Pull out all lines from the listing below in which the word "white" appears.
* * * * * * * * *
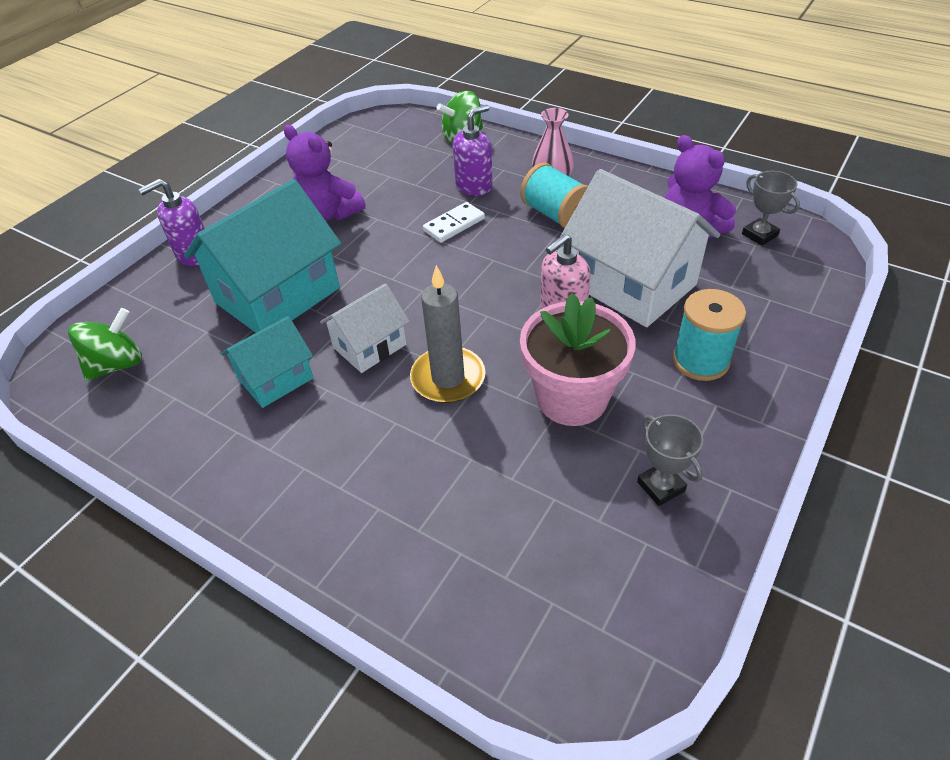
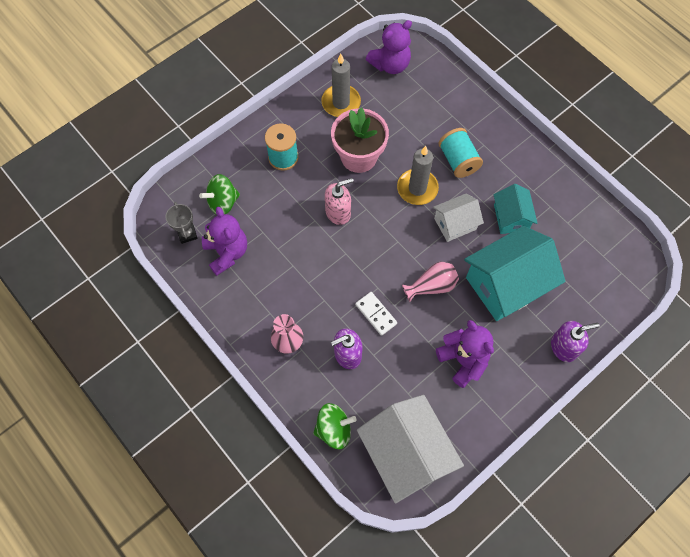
camera: 165 degrees left, 20 degrees up
(117, 364) = (604, 257): green spinning top -> green spinning top (223, 202)
(276, 379) = (511, 217): turquoise house -> turquoise house turned 75 degrees counterclockwise
(387, 267) = (432, 286): none -> pink vase
(454, 225) = (376, 314): white domino -> white domino turned 75 degrees clockwise
(555, 214) = (303, 300): turquoise spool -> turquoise spool (458, 160)
(601, 613) = (390, 64): none -> purple teddy bear
(631, 284) = (288, 220): white house -> white house (406, 454)
(661, 486) = (341, 103): grey trophy -> grey candle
* * * * * * * * *
> _Result of this task_:
(454, 225) = (376, 314): white domino -> white domino turned 75 degrees clockwise
(631, 284) = (288, 220): white house -> white house (406, 454)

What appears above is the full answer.